Rewrite every line of the records below as a numbered list, skipping blank lines and omitting the pictures.
* * * *
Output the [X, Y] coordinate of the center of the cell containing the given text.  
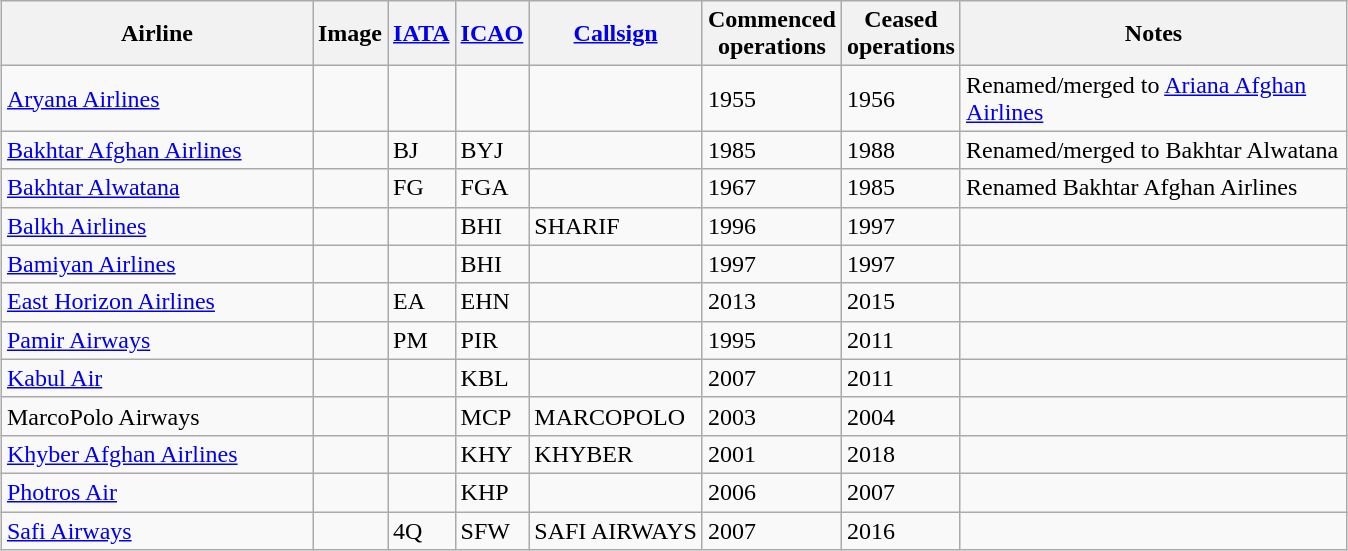
MARCOPOLO [616, 416]
2001 [772, 454]
EA [422, 302]
Bamiyan Airlines [156, 264]
2016 [900, 531]
BYJ [492, 150]
FG [422, 188]
Kabul Air [156, 378]
EHN [492, 302]
1995 [772, 340]
Renamed/merged to Ariana Afghan Airlines [1153, 98]
KBL [492, 378]
Khyber Afghan Airlines [156, 454]
Bakhtar Afghan Airlines [156, 150]
MCP [492, 416]
Callsign [616, 34]
Renamed Bakhtar Afghan Airlines [1153, 188]
Bakhtar Alwatana [156, 188]
2004 [900, 416]
PM [422, 340]
Image [350, 34]
East Horizon Airlines [156, 302]
Photros Air [156, 492]
KHY [492, 454]
1967 [772, 188]
1956 [900, 98]
SHARIF [616, 226]
2018 [900, 454]
1988 [900, 150]
PIR [492, 340]
Notes [1153, 34]
BJ [422, 150]
Renamed/merged to Bakhtar Alwatana [1153, 150]
Aryana Airlines [156, 98]
Safi Airways [156, 531]
FGA [492, 188]
1996 [772, 226]
IATA [422, 34]
Pamir Airways [156, 340]
2006 [772, 492]
SFW [492, 531]
4Q [422, 531]
SAFI AIRWAYS [616, 531]
2003 [772, 416]
MarcoPolo Airways [156, 416]
KHYBER [616, 454]
2013 [772, 302]
KHP [492, 492]
Commencedoperations [772, 34]
Ceasedoperations [900, 34]
Airline [156, 34]
ICAO [492, 34]
1955 [772, 98]
2015 [900, 302]
Balkh Airlines [156, 226]
Return the (x, y) coordinate for the center point of the cell that contains the specified text.  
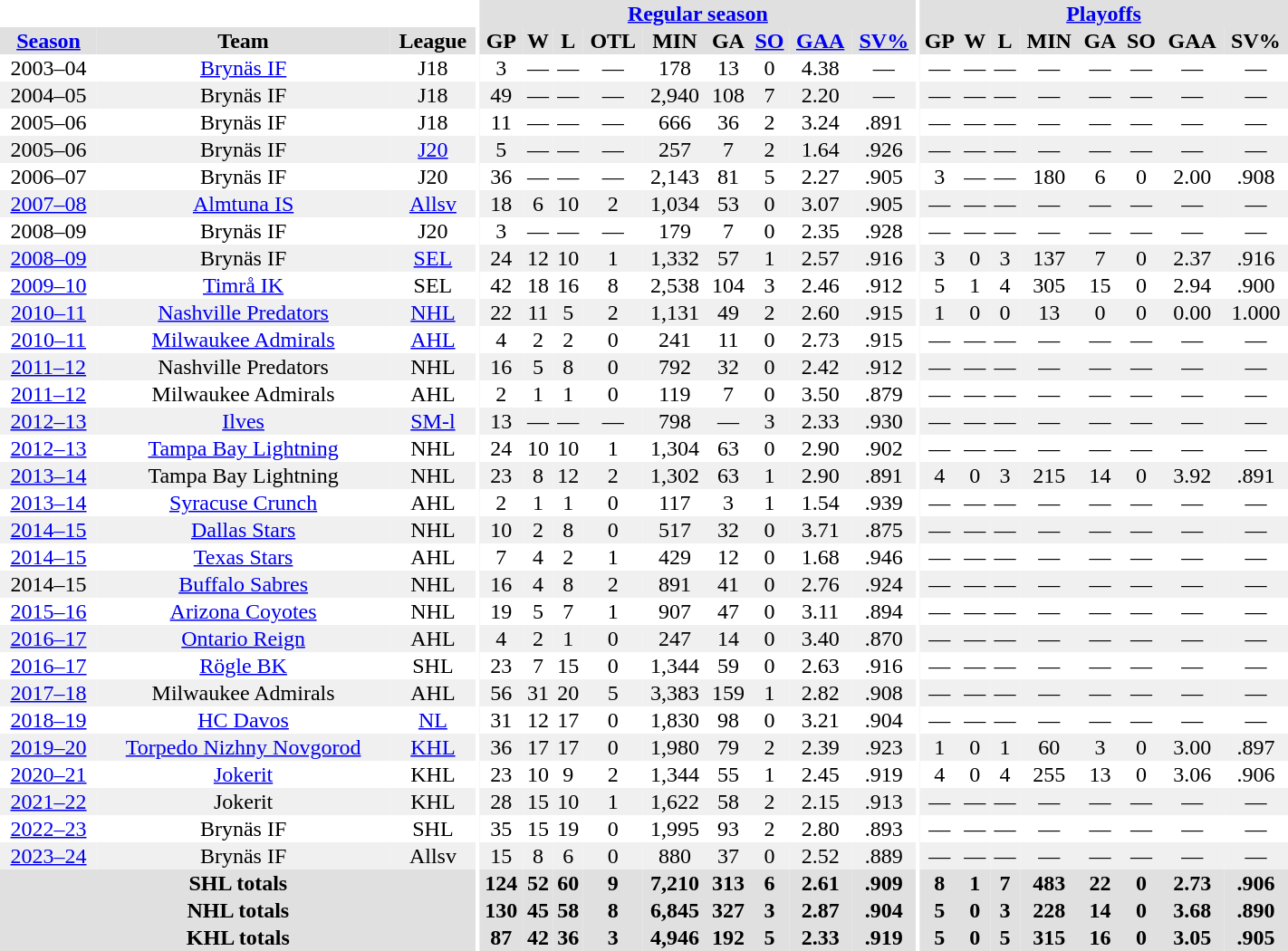
7,210 (675, 883)
3.21 (821, 720)
.900 (1255, 285)
NL (433, 720)
Arizona Coyotes (243, 611)
1,830 (675, 720)
313 (728, 883)
2003–04 (49, 68)
SM-l (433, 421)
52 (538, 883)
League (433, 41)
159 (728, 693)
.913 (884, 802)
.890 (1255, 910)
2009–10 (49, 285)
Timrå IK (243, 285)
.870 (884, 639)
119 (675, 394)
Texas Stars (243, 557)
Rögle BK (243, 666)
327 (728, 910)
228 (1049, 910)
179 (675, 231)
.939 (884, 503)
429 (675, 557)
.894 (884, 611)
907 (675, 611)
87 (501, 937)
4,946 (675, 937)
137 (1049, 258)
.924 (884, 584)
3.24 (821, 122)
1,131 (675, 312)
2.20 (821, 95)
1,995 (675, 829)
Ontario Reign (243, 639)
1,302 (675, 476)
180 (1049, 177)
3.07 (821, 204)
3.68 (1192, 910)
.946 (884, 557)
Season (49, 41)
59 (728, 666)
Team (243, 41)
792 (675, 367)
3.06 (1192, 774)
2023–24 (49, 856)
47 (728, 611)
178 (675, 68)
3.00 (1192, 747)
1,980 (675, 747)
81 (728, 177)
2.82 (821, 693)
3.71 (821, 530)
3,383 (675, 693)
28 (501, 802)
2.45 (821, 774)
2020–21 (49, 774)
517 (675, 530)
Buffalo Sabres (243, 584)
45 (538, 910)
KHL totals (238, 937)
2.63 (821, 666)
Dallas Stars (243, 530)
4.38 (821, 68)
98 (728, 720)
798 (675, 421)
130 (501, 910)
1,622 (675, 802)
2.80 (821, 829)
891 (675, 584)
108 (728, 95)
.930 (884, 421)
2.57 (821, 258)
2.94 (1192, 285)
.909 (884, 883)
Almtuna IS (243, 204)
NHL totals (238, 910)
124 (501, 883)
1.54 (821, 503)
2007–08 (49, 204)
Torpedo Nizhny Novgorod (243, 747)
.923 (884, 747)
483 (1049, 883)
3.40 (821, 639)
2004–05 (49, 95)
56 (501, 693)
1.64 (821, 149)
247 (675, 639)
2.46 (821, 285)
2018–19 (49, 720)
OTL (613, 41)
2.15 (821, 802)
104 (728, 285)
53 (728, 204)
666 (675, 122)
.889 (884, 856)
1,304 (675, 448)
257 (675, 149)
2.27 (821, 177)
6,845 (675, 910)
55 (728, 774)
241 (675, 340)
2.35 (821, 231)
2.39 (821, 747)
.928 (884, 231)
315 (1049, 937)
2015–16 (49, 611)
.875 (884, 530)
3.11 (821, 611)
.879 (884, 394)
Ilves (243, 421)
3.50 (821, 394)
.902 (884, 448)
305 (1049, 285)
2.42 (821, 367)
35 (501, 829)
HC Davos (243, 720)
2.60 (821, 312)
1.68 (821, 557)
2.87 (821, 910)
192 (728, 937)
1,034 (675, 204)
.897 (1255, 747)
2017–18 (49, 693)
3.05 (1192, 937)
2.61 (821, 883)
1.000 (1255, 312)
880 (675, 856)
2021–22 (49, 802)
0.00 (1192, 312)
255 (1049, 774)
2.00 (1192, 177)
2019–20 (49, 747)
Regular season (697, 14)
37 (728, 856)
.926 (884, 149)
93 (728, 829)
2006–07 (49, 177)
Syracuse Crunch (243, 503)
117 (675, 503)
2022–23 (49, 829)
57 (728, 258)
2.37 (1192, 258)
1,332 (675, 258)
2,538 (675, 285)
2.52 (821, 856)
20 (569, 693)
2.76 (821, 584)
2,940 (675, 95)
215 (1049, 476)
79 (728, 747)
41 (728, 584)
2,143 (675, 177)
Playoffs (1103, 14)
3.92 (1192, 476)
SHL totals (238, 883)
.893 (884, 829)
* * * *
• **Answer in full**:
1. Output the [X, Y] coordinate of the center of the cell containing the given text.  
2. MARCOPOLO [616, 416]
3. 2001 [772, 454]
4. EA [422, 302]
5. Bamiyan Airlines [156, 264]
6. 2016 [900, 531]
7. BYJ [492, 150]
8. FG [422, 188]
9. Kabul Air [156, 378]
10. EHN [492, 302]
11. 1995 [772, 340]
12. Renamed/merged to Ariana Afghan Airlines [1153, 98]
13. KBL [492, 378]
14. Khyber Afghan Airlines [156, 454]
15. Bakhtar Afghan Airlines [156, 150]
16. MCP [492, 416]
17. Callsign [616, 34]
18. Renamed Bakhtar Afghan Airlines [1153, 188]
19. Bakhtar Alwatana [156, 188]
20. 2004 [900, 416]
21. PM [422, 340]
22. Image [350, 34]
23. East Horizon Airlines [156, 302]
24. Photros Air [156, 492]
25. KHY [492, 454]
26. 1967 [772, 188]
27. 1956 [900, 98]
28. SHARIF [616, 226]
29. 2018 [900, 454]
30. 1988 [900, 150]
31. PIR [492, 340]
32. Notes [1153, 34]
33. BJ [422, 150]
34. Renamed/merged to Bakhtar Alwatana [1153, 150]
35. Aryana Airlines [156, 98]
36. Safi Airways [156, 531]
37. FGA [492, 188]
38. 1996 [772, 226]
39. IATA [422, 34]
40. Pamir Airways [156, 340]
41. 2006 [772, 492]
42. SFW [492, 531]
43. 4Q [422, 531]
44. SAFI AIRWAYS [616, 531]
45. 2003 [772, 416]
46. MarcoPolo Airways [156, 416]
47. KHYBER [616, 454]
48. 2013 [772, 302]
49. KHP [492, 492]
50. Commencedoperations [772, 34]
51. Ceasedoperations [900, 34]
52. Airline [156, 34]
53. ICAO [492, 34]
54. 1955 [772, 98]
55. 2015 [900, 302]
56. Balkh Airlines [156, 226]
57. Return the (x, y) coordinate for the center point of the cell that contains the specified text.  
58. 7,210 (675, 883)
59. 3.21 (821, 720)
60. .900 (1255, 285)
61. NL (433, 720)
62. Arizona Coyotes (243, 611)
63. 1,830 (675, 720)
64. 313 (728, 883)
65. 2003–04 (49, 68)
66. SM-l (433, 421)
67. 52 (538, 883)
68. League (433, 41)
69. 159 (728, 693)
70. .913 (884, 802)
71. .890 (1255, 910)
72. 2009–10 (49, 285)
73. Timrå IK (243, 285)
74. .870 (884, 639)
75. 119 (675, 394)
76. Texas Stars (243, 557)
77. Rögle BK (243, 666)
78. 327 (728, 910)
79. 228 (1049, 910)
80. 179 (675, 231)
81. .939 (884, 503)
82. 429 (675, 557)
83. .894 (884, 611)
84. 907 (675, 611)
85. 87 (501, 937)
86. 4,946 (675, 937)
87. 137 (1049, 258)
88. .924 (884, 584)
89. 3.24 (821, 122)
90. 1,131 (675, 312)
91. 2.20 (821, 95)
92. 1,995 (675, 829)
93. Ontario Reign (243, 639)
94. 1,302 (675, 476)
95. 180 (1049, 177)
96. 3.07 (821, 204)
97. 3.68 (1192, 910)
98. .946 (884, 557)
99. Season (49, 41)
100. 59 (728, 666)
101. Team (243, 41)
102. 792 (675, 367)
103. 3.06 (1192, 774)
104. 2023–24 (49, 856)
105. 47 (728, 611)
106. 178 (675, 68)
107. 3.00 (1192, 747)
108. 1,980 (675, 747)
109. 81 (728, 177)
110. 2.82 (821, 693)
111. 3.71 (821, 530)
112. 3,383 (675, 693)
113. 28 (501, 802)
114. 2.45 (821, 774)
115. 2020–21 (49, 774)
116. 517 (675, 530)
117. Buffalo Sabres (243, 584)
118. 45 (538, 910)
119. KHL totals (238, 937)
120. 2.63 (821, 666)
121. Dallas Stars (243, 530)
122. 4.38 (821, 68)
123. 98 (728, 720)
124. 798 (675, 421)
125. 130 (501, 910)
126. 1,622 (675, 802)
127. 2.80 (821, 829)
128. 891 (675, 584)
129. 108 (728, 95)
130. .930 (884, 421)
131. 2.57 (821, 258)
132. 2.94 (1192, 285)
133. .909 (884, 883)
134. Almtuna IS (243, 204)
135. NHL totals (238, 910)
136. 124 (501, 883)
137. 1.54 (821, 503)
138. 2007–08 (49, 204)
139. Torpedo Nizhny Novgorod (243, 747)
140. .923 (884, 747)
141. 483 (1049, 883)
142. 3.40 (821, 639)
143. 2004–05 (49, 95)
144. 56 (501, 693)
145. 1.64 (821, 149)
146. 247 (675, 639)
147. 2.46 (821, 285)
148. 2018–19 (49, 720)
149. OTL (613, 41)
150. 2.15 (821, 802)
151. 104 (728, 285)
152. 53 (728, 204)
153. 666 (675, 122)
154. .889 (884, 856)
155. 1,304 (675, 448)
156. 257 (675, 149)
157. 2.27 (821, 177)
158. 6,845 (675, 910)
159. 55 (728, 774)
160. 241 (675, 340)
161. 2.35 (821, 231)
162. 2.39 (821, 747)
163. .928 (884, 231)
164. 315 (1049, 937)
165. 2015–16 (49, 611)
166. .875 (884, 530)
167. 3.11 (821, 611)
168. .879 (884, 394)
169. Ilves (243, 421)
170. 3.50 (821, 394)
171. .902 (884, 448)
172. 305 (1049, 285)
173. 2.42 (821, 367)
174. 35 (501, 829)
175. HC Davos (243, 720)
176. 2.60 (821, 312)
177. 1.68 (821, 557)
178. 2.87 (821, 910)
179. 192 (728, 937)
180. 1,034 (675, 204)
181. .897 (1255, 747)
182. 2017–18 (49, 693)
183. 3.05 (1192, 937)
184. 2.61 (821, 883)
185. 1.000 (1255, 312)
186. 880 (675, 856)
187. 2021–22 (49, 802)
188. 0.00 (1192, 312)
189. 255 (1049, 774)
190. 2.00 (1192, 177)
191. 2019–20 (49, 747)
192. Regular season (697, 14)
193. 37 (728, 856)
194. .926 (884, 149)
195. 93 (728, 829)
196. 2006–07 (49, 177)
197. Syracuse Crunch (243, 503)
198. 117 (675, 503)
199. 2022–23 (49, 829)
200. 57 (728, 258)
201. 2.37 (1192, 258)
202. 1,332 (675, 258)
203. 2,538 (675, 285)
204. 2.52 (821, 856)
205. 20 (569, 693)
206. 2.76 (821, 584)
207. 2,940 (675, 95)
208. 215 (1049, 476)
209. 79 (728, 747)
210. 41 (728, 584)
211. 2,143 (675, 177)
212. Playoffs (1103, 14)
213. 3.92 (1192, 476)
214. SHL totals (238, 883)
215. .893 (884, 829)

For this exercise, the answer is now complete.